Data entries:
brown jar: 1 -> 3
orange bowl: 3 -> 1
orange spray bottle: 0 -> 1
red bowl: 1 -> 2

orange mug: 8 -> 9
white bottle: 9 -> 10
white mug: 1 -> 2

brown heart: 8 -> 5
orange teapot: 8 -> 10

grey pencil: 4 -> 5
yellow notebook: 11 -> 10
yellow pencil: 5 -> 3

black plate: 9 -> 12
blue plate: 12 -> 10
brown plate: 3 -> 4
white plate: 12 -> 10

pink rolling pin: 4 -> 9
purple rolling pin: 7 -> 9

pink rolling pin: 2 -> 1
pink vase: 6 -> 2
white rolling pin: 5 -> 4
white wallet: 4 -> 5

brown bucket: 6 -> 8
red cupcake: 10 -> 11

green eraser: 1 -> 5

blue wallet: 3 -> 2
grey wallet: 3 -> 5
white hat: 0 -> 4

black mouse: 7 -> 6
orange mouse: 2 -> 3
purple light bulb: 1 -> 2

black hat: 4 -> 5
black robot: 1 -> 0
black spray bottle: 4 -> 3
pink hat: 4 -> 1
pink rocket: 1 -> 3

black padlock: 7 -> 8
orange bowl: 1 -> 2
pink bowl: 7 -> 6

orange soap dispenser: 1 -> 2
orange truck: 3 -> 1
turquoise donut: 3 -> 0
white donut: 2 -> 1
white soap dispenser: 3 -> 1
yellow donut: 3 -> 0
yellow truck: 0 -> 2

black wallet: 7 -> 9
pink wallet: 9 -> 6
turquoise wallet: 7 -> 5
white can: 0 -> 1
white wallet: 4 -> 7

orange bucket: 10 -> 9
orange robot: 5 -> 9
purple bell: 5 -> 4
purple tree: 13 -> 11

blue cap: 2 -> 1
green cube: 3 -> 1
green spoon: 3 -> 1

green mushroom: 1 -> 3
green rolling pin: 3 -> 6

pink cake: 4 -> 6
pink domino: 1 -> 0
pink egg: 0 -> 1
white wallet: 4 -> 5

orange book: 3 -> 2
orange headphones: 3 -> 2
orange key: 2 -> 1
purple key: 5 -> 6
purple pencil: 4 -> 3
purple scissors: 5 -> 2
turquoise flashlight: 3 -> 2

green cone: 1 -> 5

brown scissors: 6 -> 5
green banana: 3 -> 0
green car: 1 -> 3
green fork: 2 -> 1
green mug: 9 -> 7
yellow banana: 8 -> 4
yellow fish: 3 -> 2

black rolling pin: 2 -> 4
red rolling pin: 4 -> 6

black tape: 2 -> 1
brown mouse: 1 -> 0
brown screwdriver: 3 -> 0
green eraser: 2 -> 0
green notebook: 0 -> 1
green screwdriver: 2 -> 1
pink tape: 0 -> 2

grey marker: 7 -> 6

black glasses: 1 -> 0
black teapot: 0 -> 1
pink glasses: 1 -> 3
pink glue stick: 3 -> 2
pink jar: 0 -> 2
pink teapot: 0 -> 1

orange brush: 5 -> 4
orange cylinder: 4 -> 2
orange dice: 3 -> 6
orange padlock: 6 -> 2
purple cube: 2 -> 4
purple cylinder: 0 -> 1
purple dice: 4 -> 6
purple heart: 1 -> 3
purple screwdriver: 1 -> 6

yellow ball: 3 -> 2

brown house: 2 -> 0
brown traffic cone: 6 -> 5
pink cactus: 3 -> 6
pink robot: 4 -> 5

* Task item *
Word for word, write out each of the records above.

* Output *
brown jar: 1 -> 3
orange bowl: 3 -> 1
orange spray bottle: 0 -> 1
red bowl: 1 -> 2

orange mug: 8 -> 9
white bottle: 9 -> 10
white mug: 1 -> 2

brown heart: 8 -> 5
orange teapot: 8 -> 10

grey pencil: 4 -> 5
yellow notebook: 11 -> 10
yellow pencil: 5 -> 3

black plate: 9 -> 12
blue plate: 12 -> 10
brown plate: 3 -> 4
white plate: 12 -> 10

pink rolling pin: 4 -> 9
purple rolling pin: 7 -> 9

pink rolling pin: 2 -> 1
pink vase: 6 -> 2
white rolling pin: 5 -> 4
white wallet: 4 -> 5

brown bucket: 6 -> 8
red cupcake: 10 -> 11

green eraser: 1 -> 5

blue wallet: 3 -> 2
grey wallet: 3 -> 5
white hat: 0 -> 4

black mouse: 7 -> 6
orange mouse: 2 -> 3
purple light bulb: 1 -> 2

black hat: 4 -> 5
black robot: 1 -> 0
black spray bottle: 4 -> 3
pink hat: 4 -> 1
pink rocket: 1 -> 3

black padlock: 7 -> 8
orange bowl: 1 -> 2
pink bowl: 7 -> 6

orange soap dispenser: 1 -> 2
orange truck: 3 -> 1
turquoise donut: 3 -> 0
white donut: 2 -> 1
white soap dispenser: 3 -> 1
yellow donut: 3 -> 0
yellow truck: 0 -> 2

black wallet: 7 -> 9
pink wallet: 9 -> 6
turquoise wallet: 7 -> 5
white can: 0 -> 1
white wallet: 4 -> 7

orange bucket: 10 -> 9
orange robot: 5 -> 9
purple bell: 5 -> 4
purple tree: 13 -> 11

blue cap: 2 -> 1
green cube: 3 -> 1
green spoon: 3 -> 1

green mushroom: 1 -> 3
green rolling pin: 3 -> 6

pink cake: 4 -> 6
pink domino: 1 -> 0
pink egg: 0 -> 1
white wallet: 4 -> 5

orange book: 3 -> 2
orange headphones: 3 -> 2
orange key: 2 -> 1
purple key: 5 -> 6
purple pencil: 4 -> 3
purple scissors: 5 -> 2
turquoise flashlight: 3 -> 2

green cone: 1 -> 5

brown scissors: 6 -> 5
green banana: 3 -> 0
green car: 1 -> 3
green fork: 2 -> 1
green mug: 9 -> 7
yellow banana: 8 -> 4
yellow fish: 3 -> 2

black rolling pin: 2 -> 4
red rolling pin: 4 -> 6

black tape: 2 -> 1
brown mouse: 1 -> 0
brown screwdriver: 3 -> 0
green eraser: 2 -> 0
green notebook: 0 -> 1
green screwdriver: 2 -> 1
pink tape: 0 -> 2

grey marker: 7 -> 6

black glasses: 1 -> 0
black teapot: 0 -> 1
pink glasses: 1 -> 3
pink glue stick: 3 -> 2
pink jar: 0 -> 2
pink teapot: 0 -> 1

orange brush: 5 -> 4
orange cylinder: 4 -> 2
orange dice: 3 -> 6
orange padlock: 6 -> 2
purple cube: 2 -> 4
purple cylinder: 0 -> 1
purple dice: 4 -> 6
purple heart: 1 -> 3
purple screwdriver: 1 -> 6

yellow ball: 3 -> 2

brown house: 2 -> 0
brown traffic cone: 6 -> 5
pink cactus: 3 -> 6
pink robot: 4 -> 5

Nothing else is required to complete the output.